Problem:
Every line of the listing below should be written out exactly, minus its pictures.

Data provided:
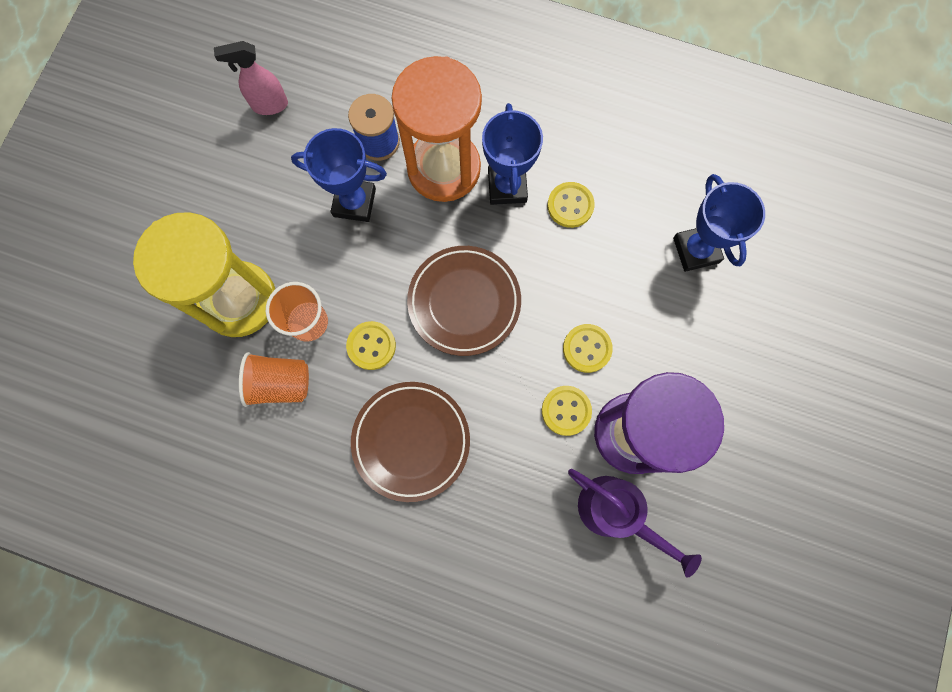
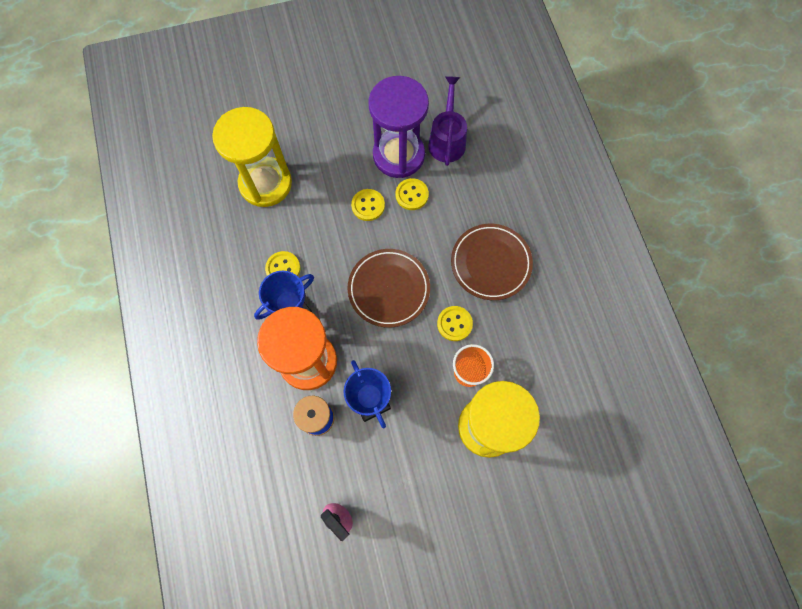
camera: 125 degrees left, 5 degrees down
orange cup [239,352,309,407] -> none
blue trophy [673,174,765,272] -> yellow hourglass [212,107,292,207]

Answer below:
camera: 125 degrees left, 5 degrees down
orange cup [239,352,309,407] -> none
blue trophy [673,174,765,272] -> yellow hourglass [212,107,292,207]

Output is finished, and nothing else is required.